MATERIAL FOR THE TASK Start Marker

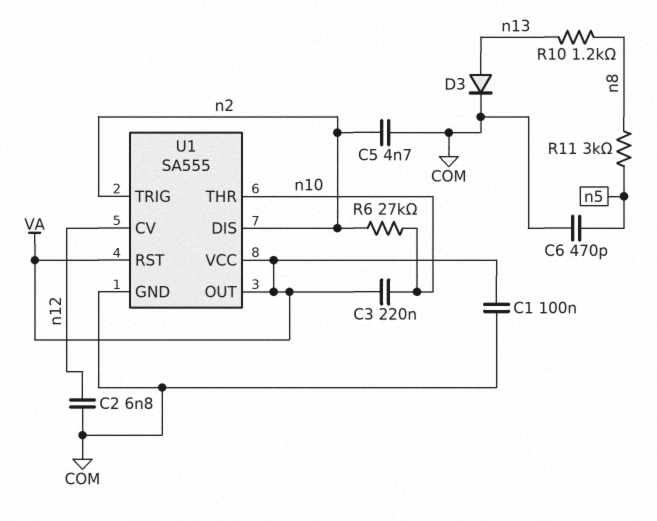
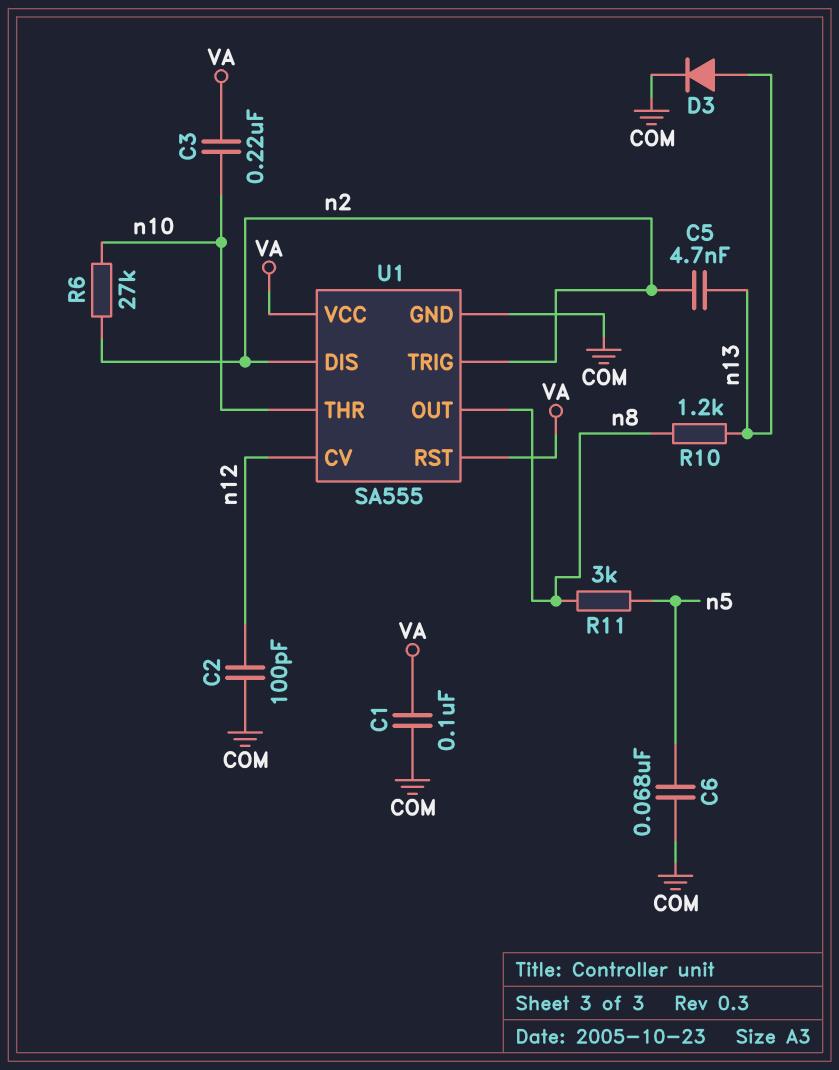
C2: 6.8nF (COM, n12) -> 100pF (COM, n12)
C5: 4.7nF (COM, n2) -> 4.7nF (n2, n13)
C6: 470pF (COM, n5) -> 68nF (COM, n5)
U1 pin OUT: VA -> n8

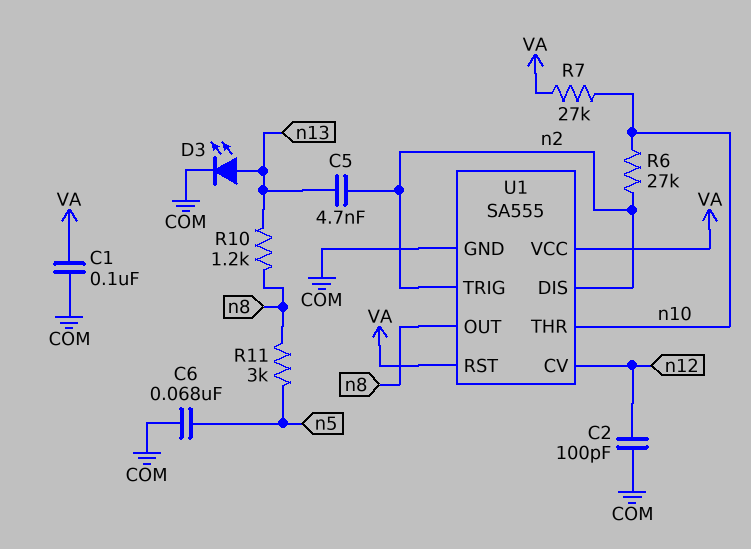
C3: 220nF (VA, n10) -> none
D3: diode (A n13, K COM) -> LED (A n13, K COM)
R7: none -> 27k (VA, n10)

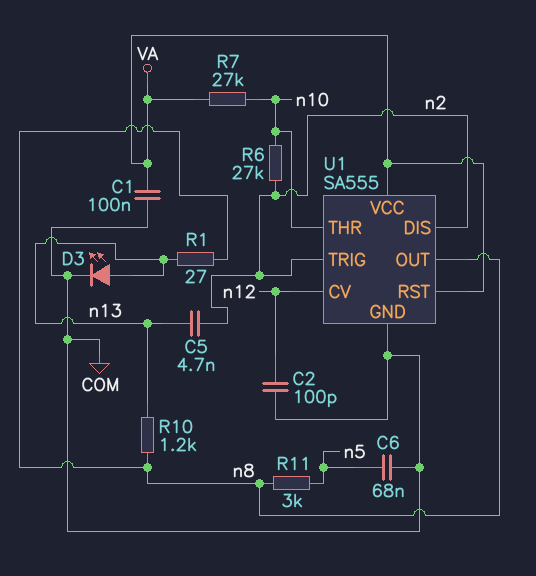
R1: none -> 27 (n8, n13)

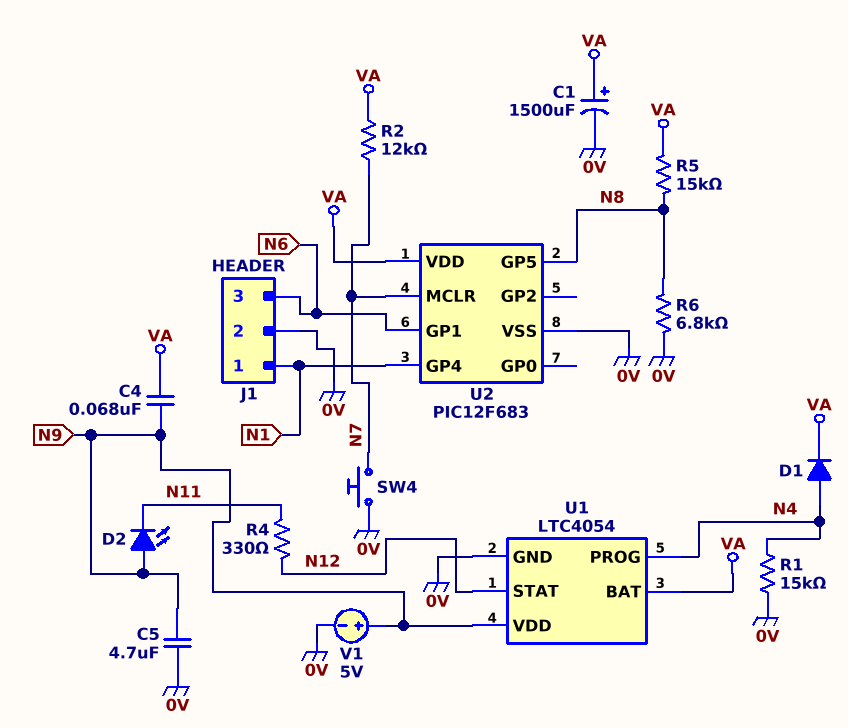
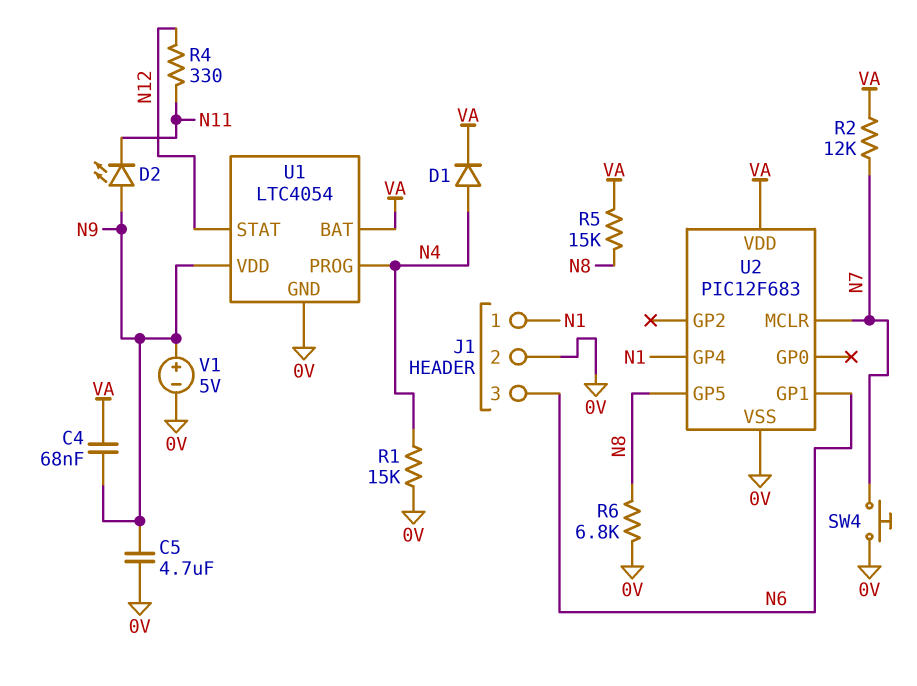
C1: 1500uF (plus VA, minus 0V) -> none

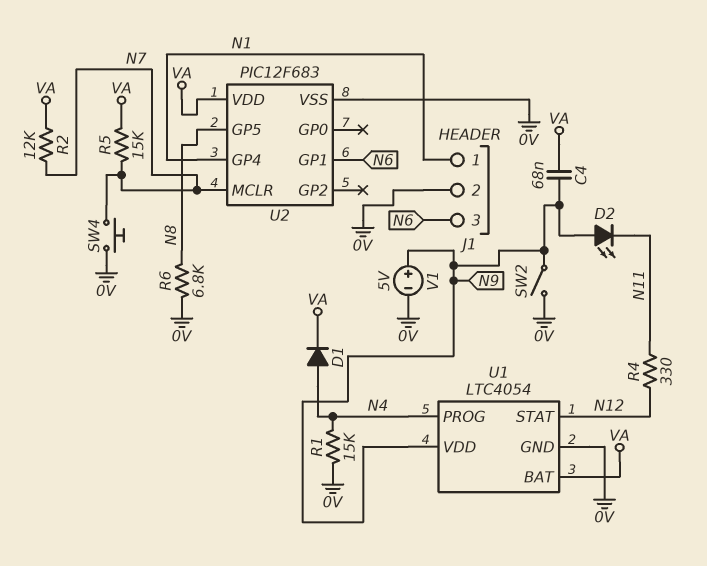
C5: 4.7uF (0V, N9) -> none
R5: 15k (N8, VA) -> 15k (N7, VA)
SW2: none -> switch (0V, N9)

MATERIAL FOR THE TASK End Marker

TASK INSTRUCTIONS: Lines that contain "none" are to be copied from the records above.

ANSWER TO THIS PROBLEM:
C3: 220nF (VA, n10) -> none
R7: none -> 27k (VA, n10)
R1: none -> 27 (n8, n13)
C1: 1500uF (plus VA, minus 0V) -> none
C5: 4.7uF (0V, N9) -> none
SW2: none -> switch (0V, N9)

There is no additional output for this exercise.